» **What is needed**
All lines with the word "AGND" are to be found and copied from the listing.

» **Information provided**
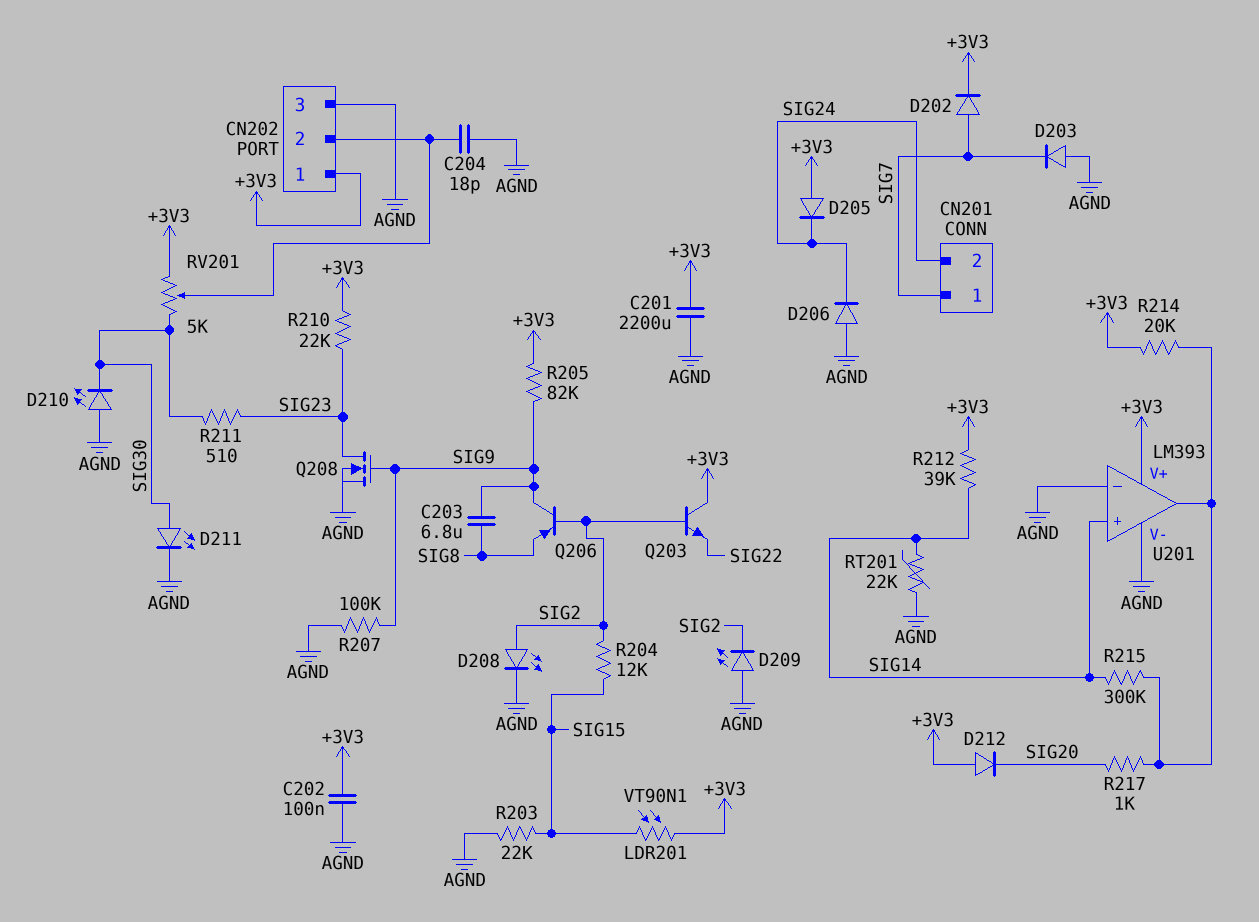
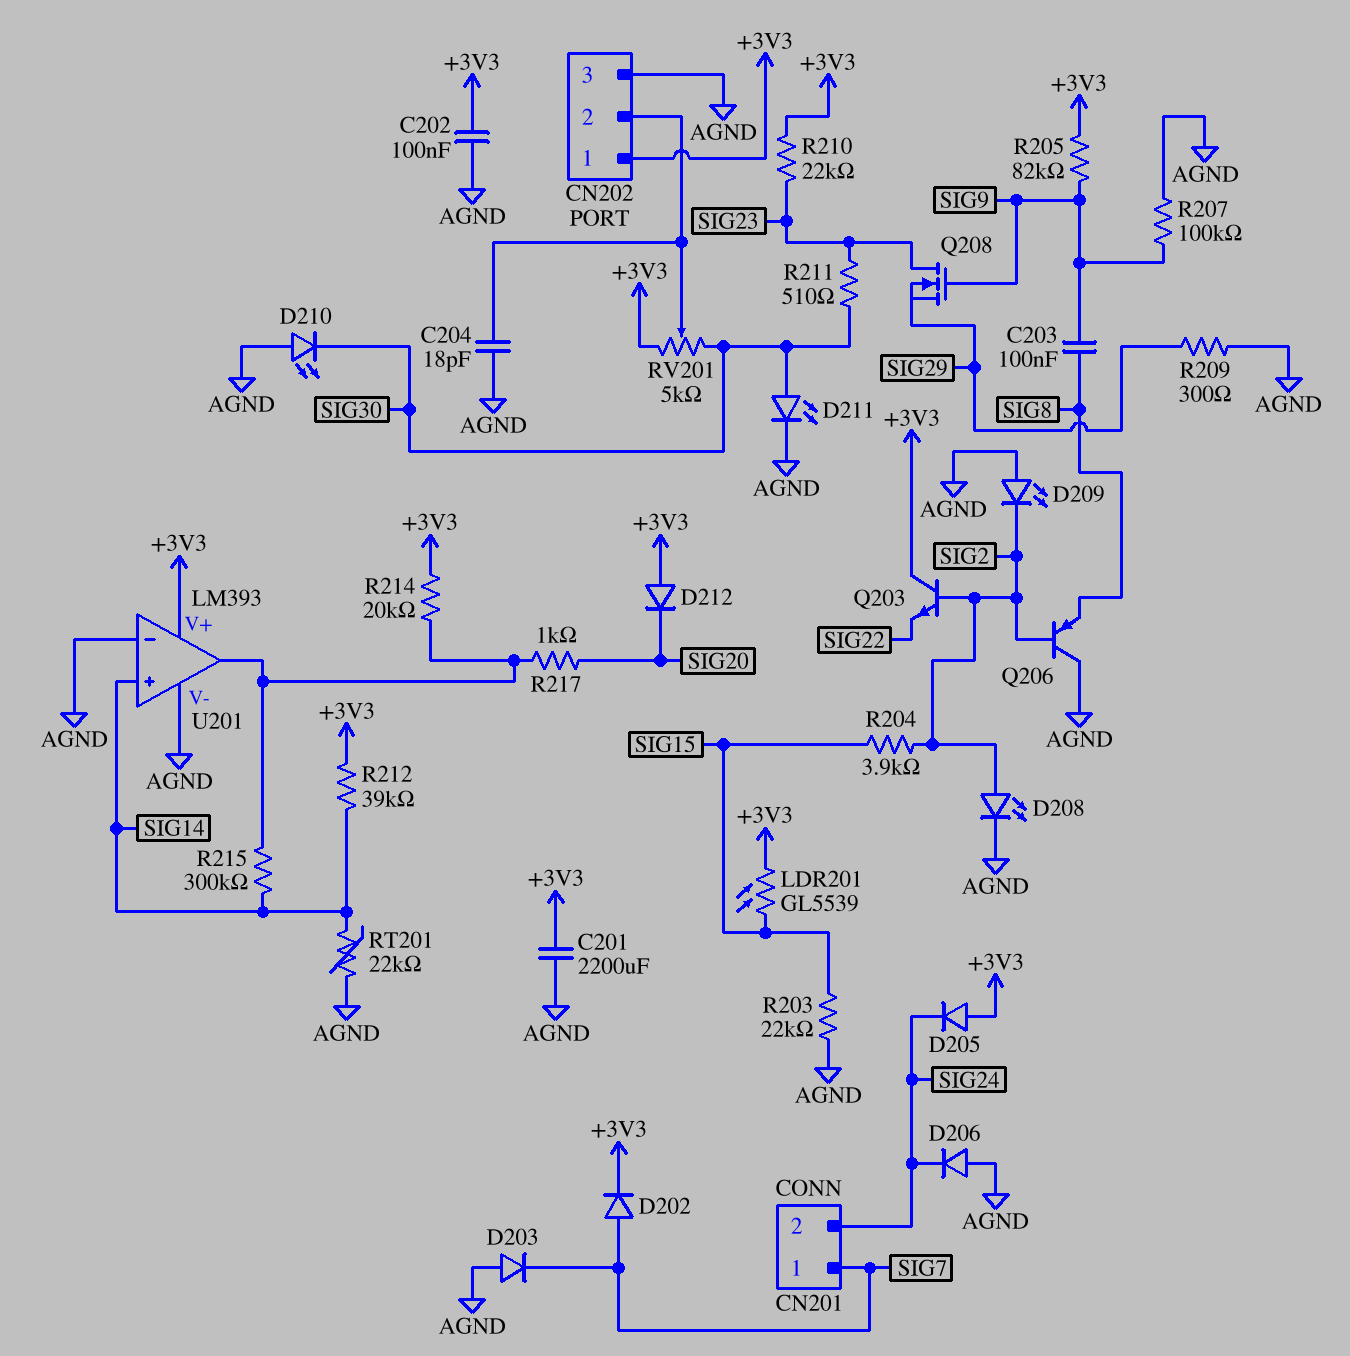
C203: 6.8uF (SIG8, SIG9) -> 100nF (SIG8, SIG9)
LDR201: VT90N1 (+3V3, SIG15) -> GL5539 (+3V3, SIG15)
Q206: PNP (B SIG2, C SIG9, E SIG8) -> PNP (B SIG2, C AGND, E SIG8)
Q208: NMOS (G SIG9, D SIG23, S AGND) -> NMOS (G SIG9, D SIG23, S SIG29)
R204: 12k (SIG2, SIG15) -> 3.9k (SIG2, SIG15)
R209: none -> 300 (AGND, SIG29)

» **Output for this exercise**
Q206: PNP (B SIG2, C SIG9, E SIG8) -> PNP (B SIG2, C AGND, E SIG8)
Q208: NMOS (G SIG9, D SIG23, S AGND) -> NMOS (G SIG9, D SIG23, S SIG29)
R209: none -> 300 (AGND, SIG29)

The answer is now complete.